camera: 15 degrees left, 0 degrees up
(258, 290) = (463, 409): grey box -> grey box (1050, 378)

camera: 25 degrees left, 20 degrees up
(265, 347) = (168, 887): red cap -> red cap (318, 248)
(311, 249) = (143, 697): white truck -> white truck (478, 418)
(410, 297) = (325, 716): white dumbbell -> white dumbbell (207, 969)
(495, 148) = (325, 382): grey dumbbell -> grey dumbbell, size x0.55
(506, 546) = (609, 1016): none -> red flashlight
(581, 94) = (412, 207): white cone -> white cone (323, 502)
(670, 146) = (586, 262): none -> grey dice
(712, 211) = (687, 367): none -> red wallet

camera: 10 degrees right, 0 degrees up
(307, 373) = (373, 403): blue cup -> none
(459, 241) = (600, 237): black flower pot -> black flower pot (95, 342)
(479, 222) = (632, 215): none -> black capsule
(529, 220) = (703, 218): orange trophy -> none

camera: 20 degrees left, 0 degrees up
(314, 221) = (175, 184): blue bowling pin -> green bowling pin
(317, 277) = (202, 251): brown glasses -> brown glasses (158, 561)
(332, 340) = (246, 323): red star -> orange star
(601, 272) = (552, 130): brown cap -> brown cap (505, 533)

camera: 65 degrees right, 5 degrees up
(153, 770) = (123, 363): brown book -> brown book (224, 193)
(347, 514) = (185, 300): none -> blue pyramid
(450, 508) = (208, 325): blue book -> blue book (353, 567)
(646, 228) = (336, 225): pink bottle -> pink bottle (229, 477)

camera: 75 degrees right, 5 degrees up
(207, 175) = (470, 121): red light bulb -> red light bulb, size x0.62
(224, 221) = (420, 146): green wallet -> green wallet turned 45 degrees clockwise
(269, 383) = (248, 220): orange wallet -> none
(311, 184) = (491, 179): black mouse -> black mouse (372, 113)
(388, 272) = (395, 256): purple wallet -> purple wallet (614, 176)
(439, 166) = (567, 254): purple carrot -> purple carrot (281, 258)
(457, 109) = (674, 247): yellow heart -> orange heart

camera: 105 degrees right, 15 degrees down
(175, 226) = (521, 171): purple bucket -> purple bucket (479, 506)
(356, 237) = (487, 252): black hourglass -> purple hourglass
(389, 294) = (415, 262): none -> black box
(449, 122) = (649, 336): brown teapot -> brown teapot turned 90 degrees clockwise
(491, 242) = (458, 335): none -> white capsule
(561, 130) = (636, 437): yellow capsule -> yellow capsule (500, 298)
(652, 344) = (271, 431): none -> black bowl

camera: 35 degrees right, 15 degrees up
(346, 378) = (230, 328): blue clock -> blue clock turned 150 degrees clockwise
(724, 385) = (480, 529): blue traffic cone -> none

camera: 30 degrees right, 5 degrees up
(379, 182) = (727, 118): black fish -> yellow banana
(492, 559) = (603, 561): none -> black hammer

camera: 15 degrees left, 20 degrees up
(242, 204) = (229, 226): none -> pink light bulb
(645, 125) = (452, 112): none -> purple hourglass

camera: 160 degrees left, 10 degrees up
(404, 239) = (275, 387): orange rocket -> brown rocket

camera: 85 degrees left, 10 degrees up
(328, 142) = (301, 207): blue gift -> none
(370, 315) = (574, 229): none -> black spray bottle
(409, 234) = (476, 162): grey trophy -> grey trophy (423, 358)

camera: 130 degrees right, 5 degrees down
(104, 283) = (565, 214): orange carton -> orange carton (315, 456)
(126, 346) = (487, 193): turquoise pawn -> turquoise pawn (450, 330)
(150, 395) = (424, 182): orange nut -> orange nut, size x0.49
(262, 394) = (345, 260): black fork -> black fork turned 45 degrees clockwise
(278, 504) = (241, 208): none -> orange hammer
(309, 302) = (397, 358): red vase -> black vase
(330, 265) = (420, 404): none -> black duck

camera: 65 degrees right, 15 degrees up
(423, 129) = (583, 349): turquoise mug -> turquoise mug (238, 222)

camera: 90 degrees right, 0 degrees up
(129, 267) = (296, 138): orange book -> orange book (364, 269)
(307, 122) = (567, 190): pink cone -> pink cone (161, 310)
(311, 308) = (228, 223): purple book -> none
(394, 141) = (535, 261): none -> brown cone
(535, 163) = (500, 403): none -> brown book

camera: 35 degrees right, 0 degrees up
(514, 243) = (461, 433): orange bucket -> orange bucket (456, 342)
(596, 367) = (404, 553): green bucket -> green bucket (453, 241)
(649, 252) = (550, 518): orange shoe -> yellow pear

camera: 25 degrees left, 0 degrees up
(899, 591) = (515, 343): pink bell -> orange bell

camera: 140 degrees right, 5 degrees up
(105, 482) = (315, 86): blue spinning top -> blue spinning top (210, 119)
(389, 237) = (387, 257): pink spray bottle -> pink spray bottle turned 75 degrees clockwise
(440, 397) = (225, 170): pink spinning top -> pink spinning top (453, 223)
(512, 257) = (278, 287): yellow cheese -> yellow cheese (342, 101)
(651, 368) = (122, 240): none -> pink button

----------

■ Goal of the exercise
Set down only the line containing "(423, 129) = (583, 349): turquoise" and the lines after it through the end, exactly as they appear above.

■ Task output
(423, 129) = (583, 349): turquoise mug -> turquoise mug (238, 222)

camera: 90 degrees right, 0 degrees up
(129, 267) = (296, 138): orange book -> orange book (364, 269)
(307, 122) = (567, 190): pink cone -> pink cone (161, 310)
(311, 308) = (228, 223): purple book -> none
(394, 141) = (535, 261): none -> brown cone
(535, 163) = (500, 403): none -> brown book

camera: 35 degrees right, 0 degrees up
(514, 243) = (461, 433): orange bucket -> orange bucket (456, 342)
(596, 367) = (404, 553): green bucket -> green bucket (453, 241)
(649, 252) = (550, 518): orange shoe -> yellow pear

camera: 25 degrees left, 0 degrees up
(899, 591) = (515, 343): pink bell -> orange bell

camera: 140 degrees right, 5 degrees up
(105, 482) = (315, 86): blue spinning top -> blue spinning top (210, 119)
(389, 237) = (387, 257): pink spray bottle -> pink spray bottle turned 75 degrees clockwise
(440, 397) = (225, 170): pink spinning top -> pink spinning top (453, 223)
(512, 257) = (278, 287): yellow cheese -> yellow cheese (342, 101)
(651, 368) = (122, 240): none -> pink button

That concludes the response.